Records contained in a dataset
BEGIN
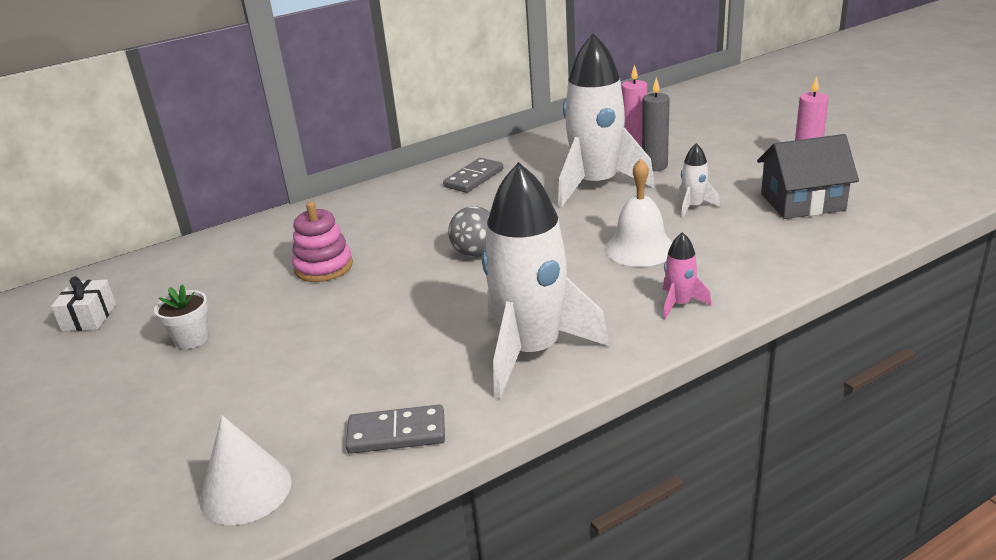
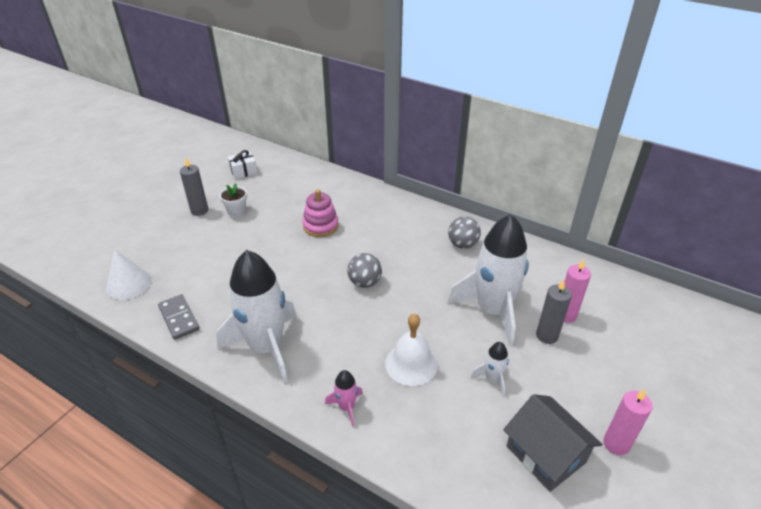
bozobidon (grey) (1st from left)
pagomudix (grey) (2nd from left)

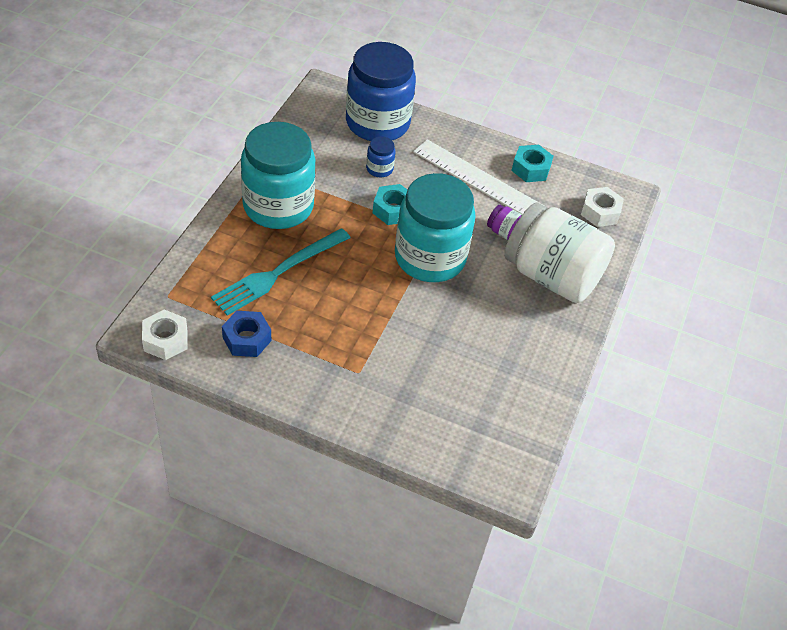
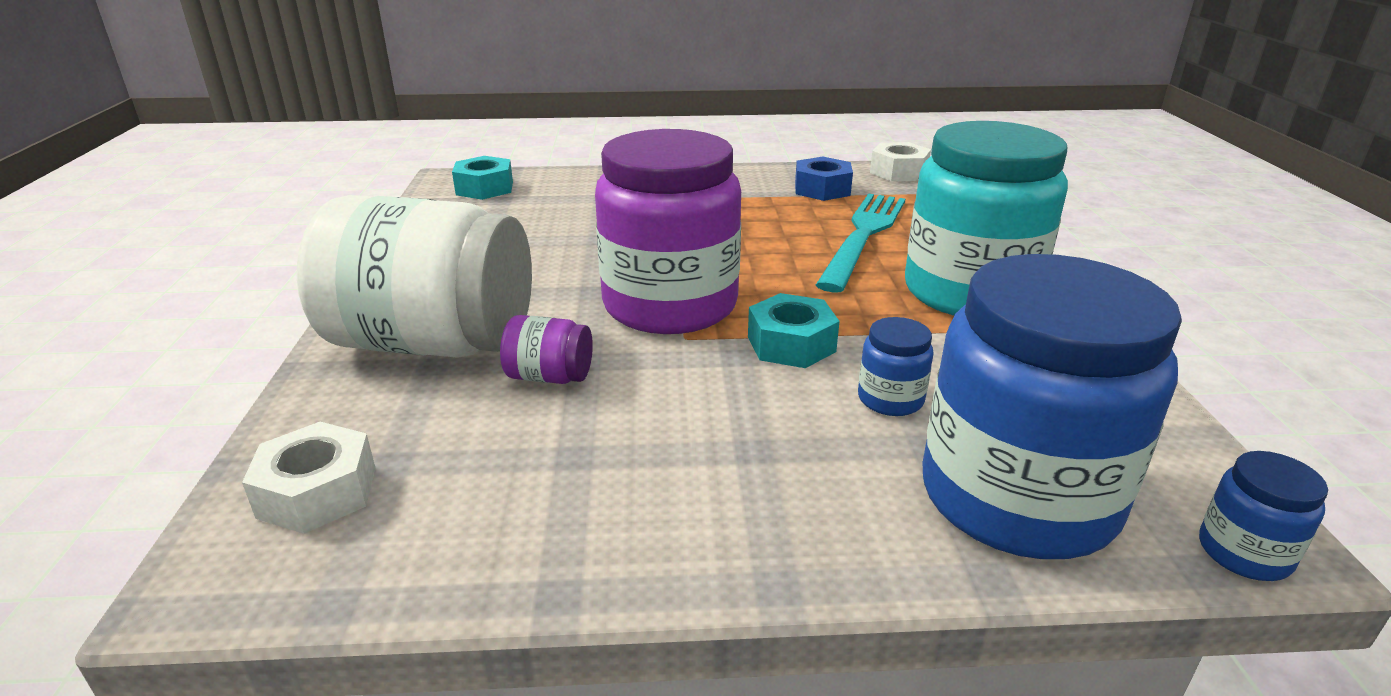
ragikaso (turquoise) (1st from left)
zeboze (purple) (2nd from left)
zeboze (blue) (3rd from left)
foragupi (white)

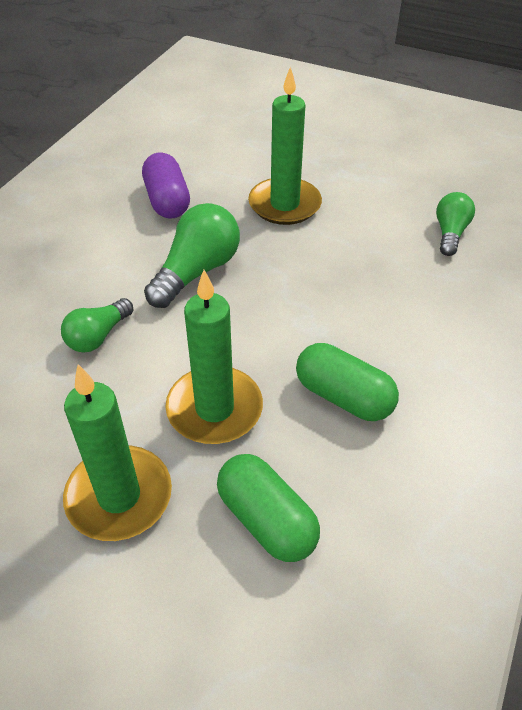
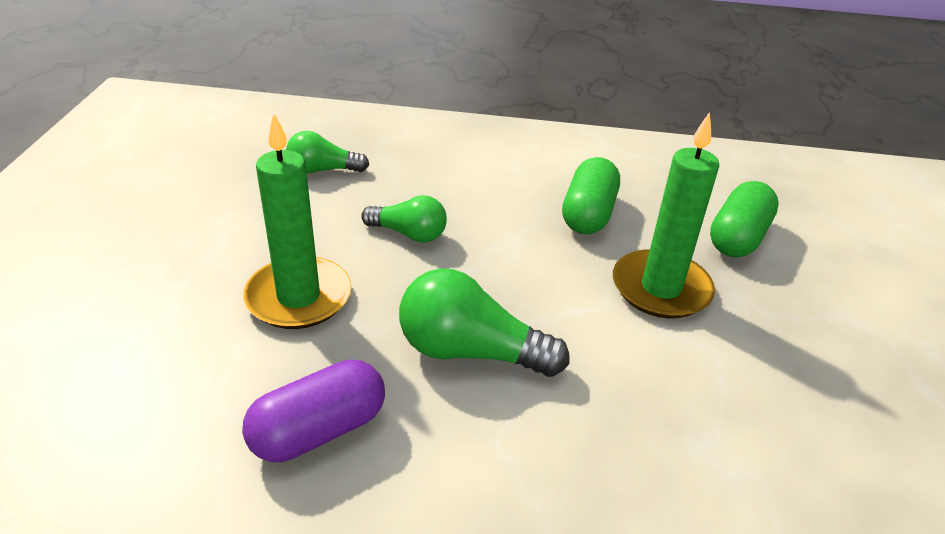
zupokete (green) (2nd from left)
bozobidon (green) (1st from left in the first image)

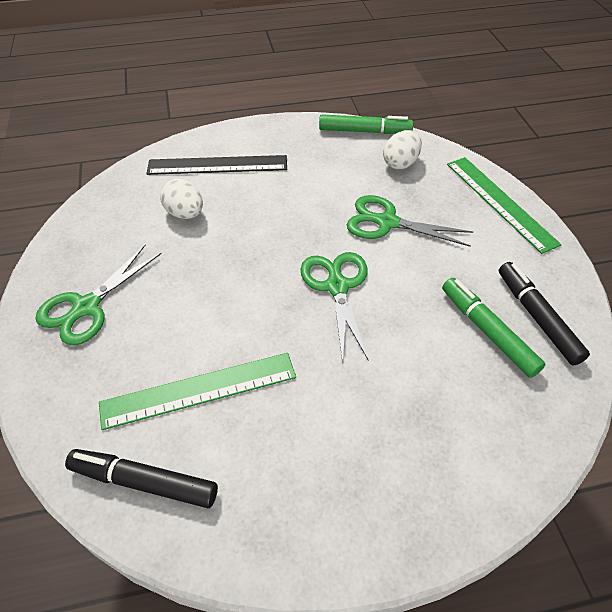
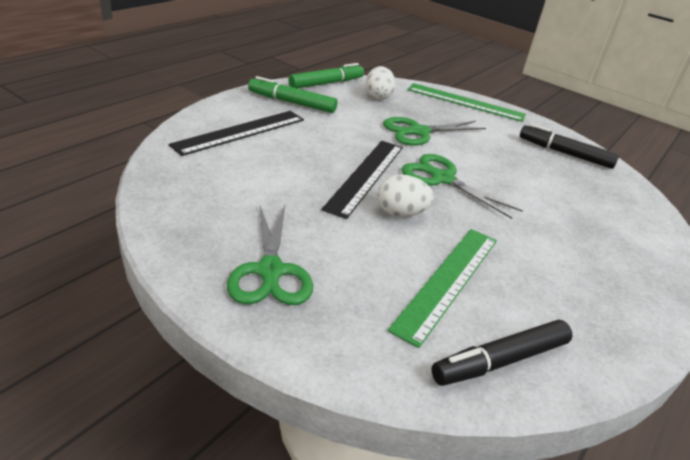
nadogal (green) (1st from left)
foragupi (black) (2nd from left)
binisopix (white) (2nd from left)

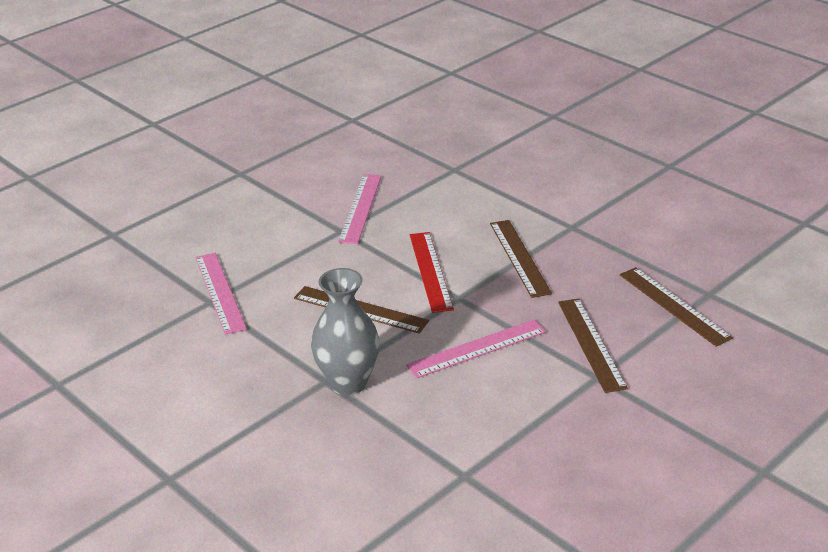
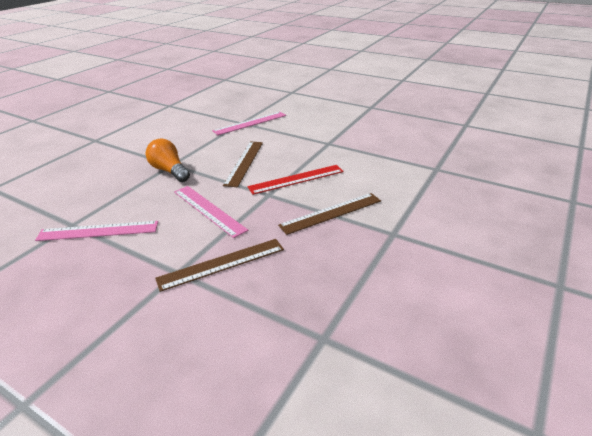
foragupi (pink) (1st from left)
zupokete (orange)
foragupi (brown) (4th from left in the first image)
END
§ **Activity**
Nothing but the lines from the one holding "foragupi (white)" through the final line of the entries should be retyped, exactly as they stand and without pictures.

§ **Solved exercise**
foragupi (white)

zupokete (green) (2nd from left)
bozobidon (green) (1st from left in the first image)

nadogal (green) (1st from left)
foragupi (black) (2nd from left)
binisopix (white) (2nd from left)

foragupi (pink) (1st from left)
zupokete (orange)
foragupi (brown) (4th from left in the first image)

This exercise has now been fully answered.